START INFORMATION PROVIDED
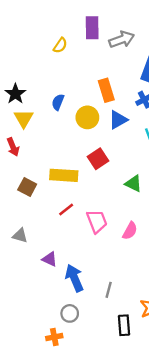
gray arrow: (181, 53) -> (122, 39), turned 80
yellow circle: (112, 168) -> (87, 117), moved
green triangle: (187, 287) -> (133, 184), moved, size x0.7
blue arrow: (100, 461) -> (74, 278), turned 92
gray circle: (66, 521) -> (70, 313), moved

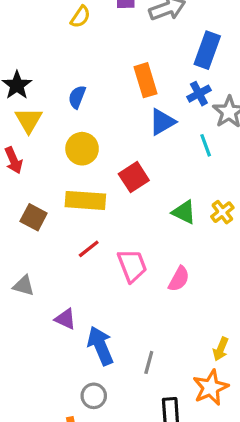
yellow circle: (87, 117) -> (82, 149), moved

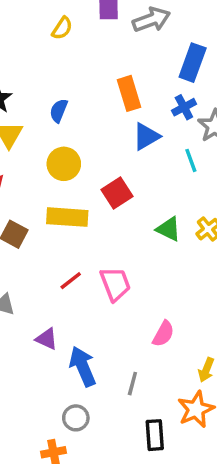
red line: (89, 249) -> (71, 281), moved
pink semicircle: (179, 279) -> (163, 334), moved

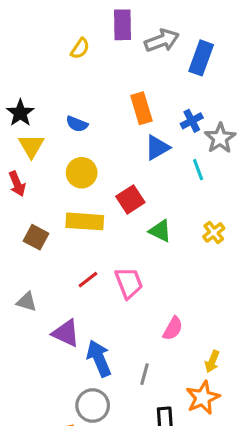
blue rectangle: (193, 63) -> (201, 58), moved
blue semicircle: (59, 111) -> (77, 124), turned -90
green triangle: (169, 229) -> (160, 231), moved
purple triangle: (47, 339) -> (66, 333), size x1.4
gray circle: (76, 418) -> (93, 406), size x1.4

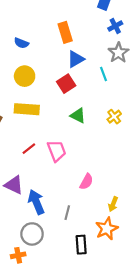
blue cross: (192, 121) -> (115, 26), moved
red square: (130, 199) -> (66, 84), moved

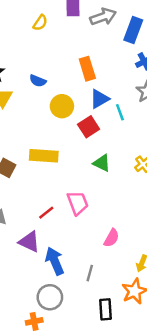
cyan line: (103, 74) -> (120, 112), moved
yellow circle: (25, 76) -> (62, 106), moved
red line: (29, 149) -> (46, 213), moved

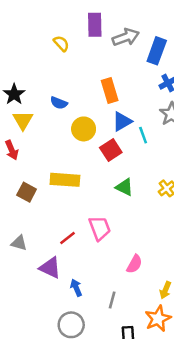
yellow semicircle: (40, 23) -> (61, 43), turned -77
blue arrow: (55, 261) -> (76, 288), size x0.6

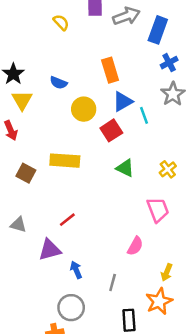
pink trapezoid: (100, 228) -> (158, 210), moved
purple triangle: (50, 268) -> (50, 250), turned -40

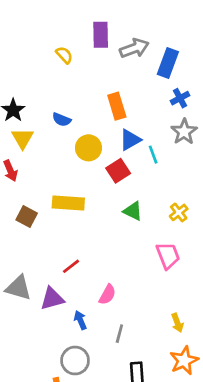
gray triangle: (18, 225) -> (19, 288), moved, size x1.5
pink semicircle: (135, 246) -> (107, 295), moved
yellow arrow: (167, 272) -> (177, 323), turned -42
orange star: (159, 301) -> (184, 361), moved

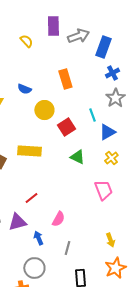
blue triangle: (130, 140) -> (107, 132), moved

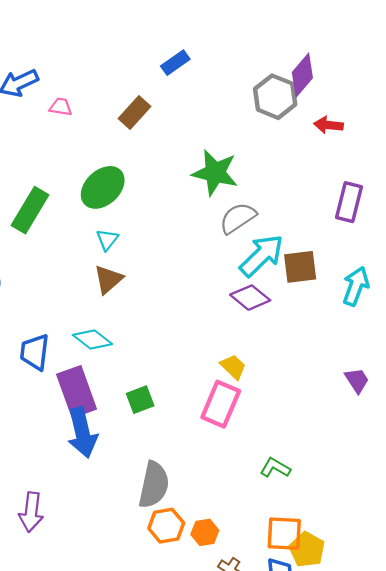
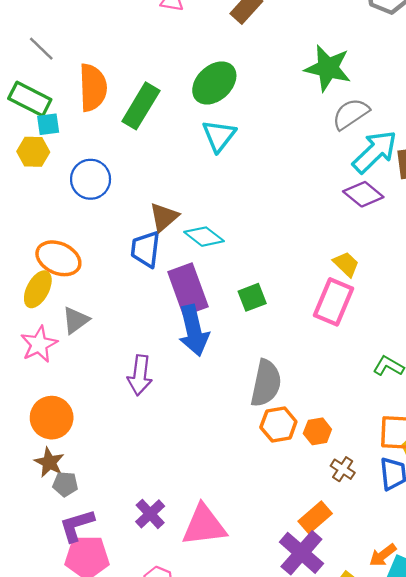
cyan triangle: (107, 240) -> (219, 136), size x1.5
brown triangle: (108, 279) -> (164, 217), moved
purple arrow: (31, 512) -> (140, 375), moved

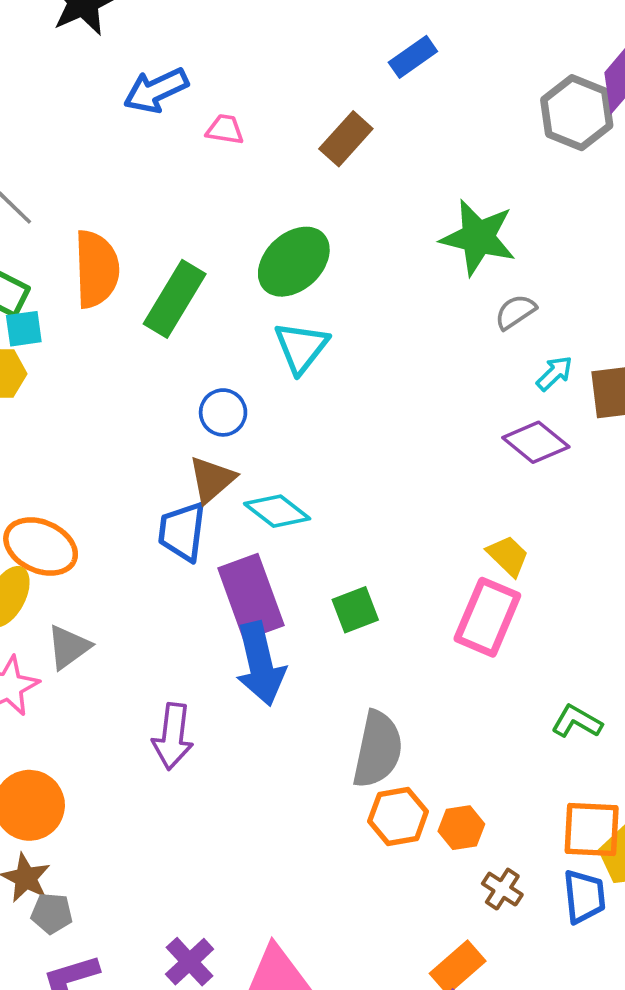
gray semicircle: (351, 114) -> (515, 312), size x0.7
cyan arrow: (375, 152) -> (554, 373), size x0.5
blue circle: (91, 179) -> (223, 412), moved, size x0.7

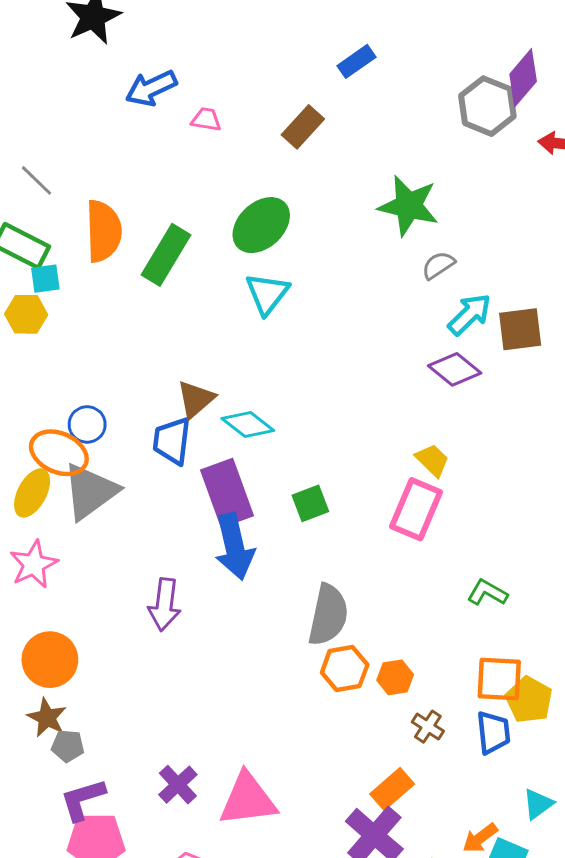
cyan arrow: (554, 373) -> (470, 314), size x1.5
blue circle: (223, 412) -> (87, 424), moved
gray triangle: (69, 647) -> (90, 491), moved, size x1.6

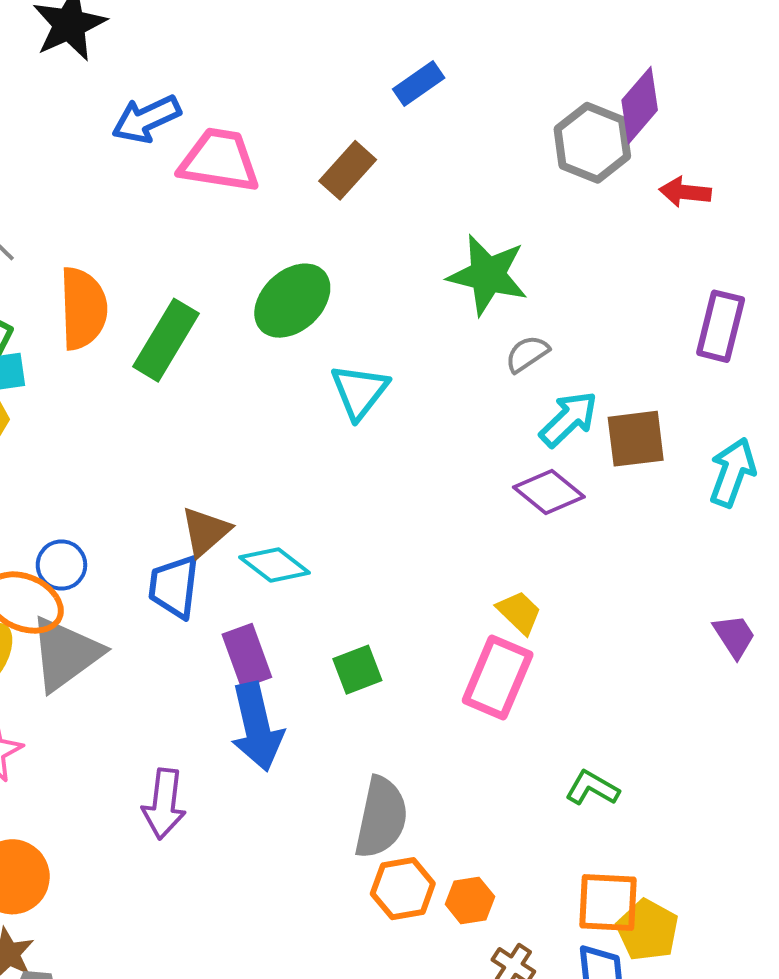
pink trapezoid: (206, 119) -> (219, 160), size x2.0
cyan triangle: (267, 294) -> (359, 391), moved
purple rectangle: (227, 493) -> (247, 656), size x0.7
END INFORMATION PROVIDED
Look above for the line with "green triangle: (187, 287)" and the line with "orange star: (159, 301) -> (184, 361), moved". Give again exactly those two lines and all lines between them, pictures excluded.

** WRITTEN REPLY **
green triangle: (187, 287) -> (133, 184), moved, size x0.7
blue arrow: (100, 461) -> (74, 278), turned 92
gray circle: (66, 521) -> (70, 313), moved

yellow circle: (87, 117) -> (82, 149), moved

red line: (89, 249) -> (71, 281), moved
pink semicircle: (179, 279) -> (163, 334), moved

blue rectangle: (193, 63) -> (201, 58), moved
blue semicircle: (59, 111) -> (77, 124), turned -90
green triangle: (169, 229) -> (160, 231), moved
purple triangle: (47, 339) -> (66, 333), size x1.4
gray circle: (76, 418) -> (93, 406), size x1.4

blue cross: (192, 121) -> (115, 26), moved
red square: (130, 199) -> (66, 84), moved

cyan line: (103, 74) -> (120, 112), moved
yellow circle: (25, 76) -> (62, 106), moved
red line: (29, 149) -> (46, 213), moved

yellow semicircle: (40, 23) -> (61, 43), turned -77
blue arrow: (55, 261) -> (76, 288), size x0.6

pink trapezoid: (100, 228) -> (158, 210), moved
purple triangle: (50, 268) -> (50, 250), turned -40

gray triangle: (18, 225) -> (19, 288), moved, size x1.5
pink semicircle: (135, 246) -> (107, 295), moved
yellow arrow: (167, 272) -> (177, 323), turned -42
orange star: (159, 301) -> (184, 361), moved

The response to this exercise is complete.